Saved data entries
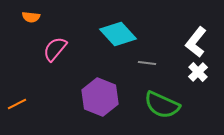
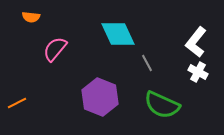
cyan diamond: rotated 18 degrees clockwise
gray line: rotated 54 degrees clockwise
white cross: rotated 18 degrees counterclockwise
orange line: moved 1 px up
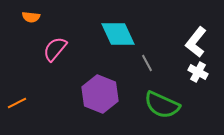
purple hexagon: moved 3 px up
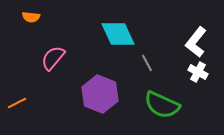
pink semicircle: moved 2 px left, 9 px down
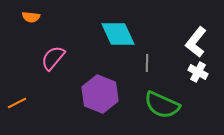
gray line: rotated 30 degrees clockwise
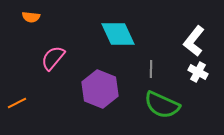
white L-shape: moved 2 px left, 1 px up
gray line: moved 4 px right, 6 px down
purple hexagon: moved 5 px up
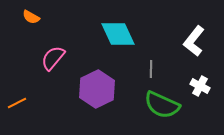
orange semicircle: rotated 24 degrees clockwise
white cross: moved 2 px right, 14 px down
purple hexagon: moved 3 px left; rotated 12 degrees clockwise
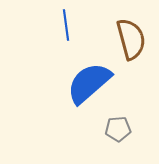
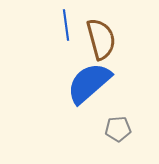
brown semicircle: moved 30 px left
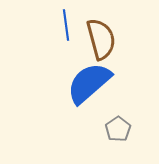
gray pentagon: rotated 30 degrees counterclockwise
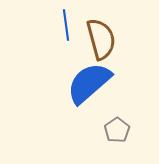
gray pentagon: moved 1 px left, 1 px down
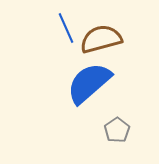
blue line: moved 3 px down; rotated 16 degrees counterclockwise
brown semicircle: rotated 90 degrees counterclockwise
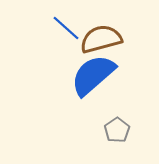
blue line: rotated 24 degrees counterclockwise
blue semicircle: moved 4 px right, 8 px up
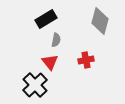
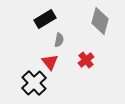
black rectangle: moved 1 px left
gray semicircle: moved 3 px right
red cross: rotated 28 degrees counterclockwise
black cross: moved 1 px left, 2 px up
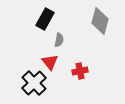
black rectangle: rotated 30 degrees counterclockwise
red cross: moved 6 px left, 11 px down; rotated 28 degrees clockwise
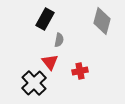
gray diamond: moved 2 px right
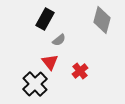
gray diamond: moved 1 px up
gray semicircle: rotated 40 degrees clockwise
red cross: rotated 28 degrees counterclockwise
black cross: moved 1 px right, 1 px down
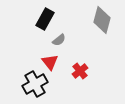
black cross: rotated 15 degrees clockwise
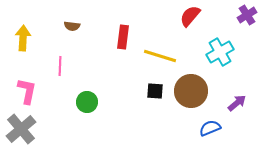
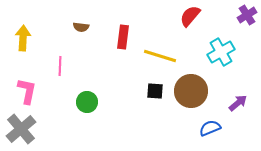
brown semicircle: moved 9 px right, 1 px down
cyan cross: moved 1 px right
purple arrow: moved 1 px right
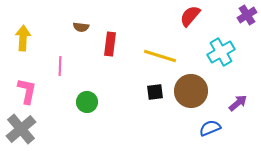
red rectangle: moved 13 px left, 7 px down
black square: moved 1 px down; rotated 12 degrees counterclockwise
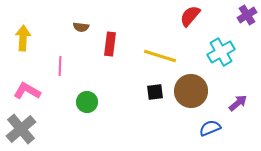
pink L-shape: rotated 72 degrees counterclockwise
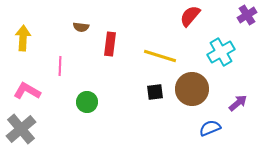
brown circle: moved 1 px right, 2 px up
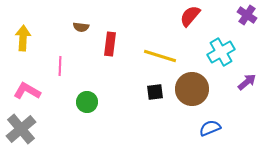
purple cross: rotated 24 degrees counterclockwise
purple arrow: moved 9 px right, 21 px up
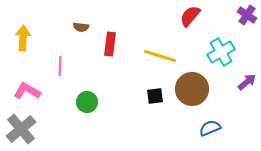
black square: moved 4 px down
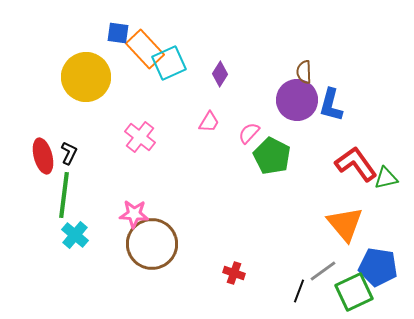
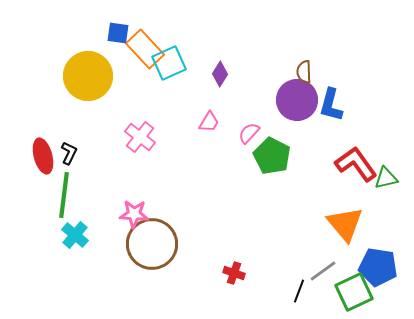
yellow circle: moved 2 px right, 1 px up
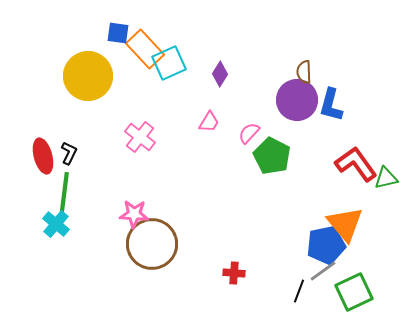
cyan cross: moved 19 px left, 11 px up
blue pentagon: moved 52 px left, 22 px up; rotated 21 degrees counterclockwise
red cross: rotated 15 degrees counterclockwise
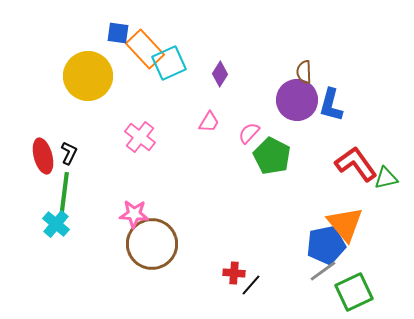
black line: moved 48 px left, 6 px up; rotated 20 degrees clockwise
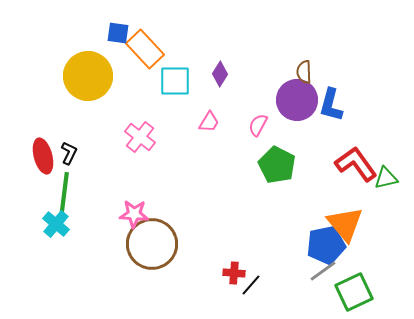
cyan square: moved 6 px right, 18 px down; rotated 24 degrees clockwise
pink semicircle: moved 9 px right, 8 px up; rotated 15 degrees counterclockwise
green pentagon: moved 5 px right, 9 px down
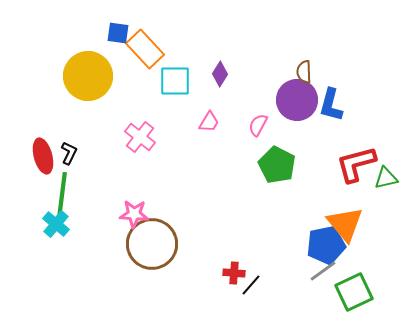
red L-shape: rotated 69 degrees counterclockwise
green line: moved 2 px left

Do this: Please write out every line of the records above word for word, leaving out the pictures.

Correct result:
cyan diamond: rotated 18 degrees clockwise
gray line: rotated 54 degrees clockwise
white cross: rotated 18 degrees counterclockwise
orange line: moved 1 px up
purple hexagon: moved 3 px up
pink semicircle: moved 2 px left, 9 px down
gray line: rotated 30 degrees clockwise
white L-shape: moved 2 px left, 1 px up
gray line: moved 4 px right, 6 px down
purple hexagon: moved 5 px up
orange semicircle: rotated 24 degrees clockwise
white cross: moved 2 px right, 14 px down
purple hexagon: moved 3 px left; rotated 12 degrees clockwise
brown semicircle: moved 30 px left
gray pentagon: rotated 30 degrees counterclockwise
gray pentagon: moved 1 px left, 1 px down
blue line: moved 3 px down; rotated 16 degrees counterclockwise
brown semicircle: rotated 90 degrees counterclockwise
blue line: rotated 24 degrees counterclockwise
blue semicircle: moved 4 px right, 8 px up
black rectangle: moved 1 px left
gray semicircle: moved 3 px right
red cross: rotated 28 degrees counterclockwise
black cross: moved 1 px left, 2 px up
black rectangle: rotated 30 degrees counterclockwise
red cross: moved 6 px left, 11 px down; rotated 28 degrees clockwise
gray diamond: moved 2 px right
gray diamond: moved 1 px up
gray semicircle: rotated 40 degrees clockwise
red cross: rotated 28 degrees counterclockwise
black cross: moved 1 px right, 1 px down
black cross: rotated 15 degrees clockwise
brown semicircle: moved 9 px right, 1 px down
cyan cross: moved 1 px right
purple arrow: moved 1 px right
red rectangle: moved 13 px left, 7 px down
black square: moved 1 px down; rotated 12 degrees counterclockwise
pink L-shape: rotated 72 degrees counterclockwise
brown circle: moved 1 px right, 2 px up
purple cross: rotated 24 degrees counterclockwise
purple arrow: moved 9 px right, 21 px up
black square: moved 4 px down
yellow circle: moved 2 px right, 1 px up
cyan cross: moved 19 px left, 11 px up
blue pentagon: moved 52 px left, 22 px up; rotated 21 degrees counterclockwise
red cross: rotated 15 degrees counterclockwise
black line: moved 48 px left, 6 px up; rotated 20 degrees clockwise
cyan square: moved 6 px right, 18 px down; rotated 24 degrees clockwise
pink semicircle: moved 9 px right, 8 px up; rotated 15 degrees counterclockwise
green pentagon: moved 5 px right, 9 px down
red L-shape: rotated 69 degrees counterclockwise
green line: moved 2 px left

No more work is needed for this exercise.